**EXERCISE REQUIREMENTS:** Quote the data word for word, starting at its first line and ending at the line containing "Question: Considering the", with that line included.
··· EXTRACTED RECORDS ···
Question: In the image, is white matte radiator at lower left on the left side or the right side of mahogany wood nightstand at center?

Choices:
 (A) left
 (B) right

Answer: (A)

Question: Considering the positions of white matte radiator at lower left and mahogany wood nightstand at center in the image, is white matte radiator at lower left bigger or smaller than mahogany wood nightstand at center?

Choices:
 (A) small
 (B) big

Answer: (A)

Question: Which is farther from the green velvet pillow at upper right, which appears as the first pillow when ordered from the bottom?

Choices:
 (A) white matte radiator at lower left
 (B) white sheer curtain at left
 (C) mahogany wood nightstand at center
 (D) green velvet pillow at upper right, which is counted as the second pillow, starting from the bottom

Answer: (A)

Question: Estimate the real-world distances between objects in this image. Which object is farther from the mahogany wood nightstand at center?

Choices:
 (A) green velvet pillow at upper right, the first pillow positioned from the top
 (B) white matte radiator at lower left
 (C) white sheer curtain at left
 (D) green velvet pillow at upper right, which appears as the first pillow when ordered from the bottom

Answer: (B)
···
**ANSWER TO THE PROBLEM:**
Question: In the image, is white matte radiator at lower left on the left side or the right side of mahogany wood nightstand at center?

Choices:
 (A) left
 (B) right

Answer: (A)

Question: Considering the positions of white matte radiator at lower left and mahogany wood nightstand at center in the image, is white matte radiator at lower left bigger or smaller than mahogany wood nightstand at center?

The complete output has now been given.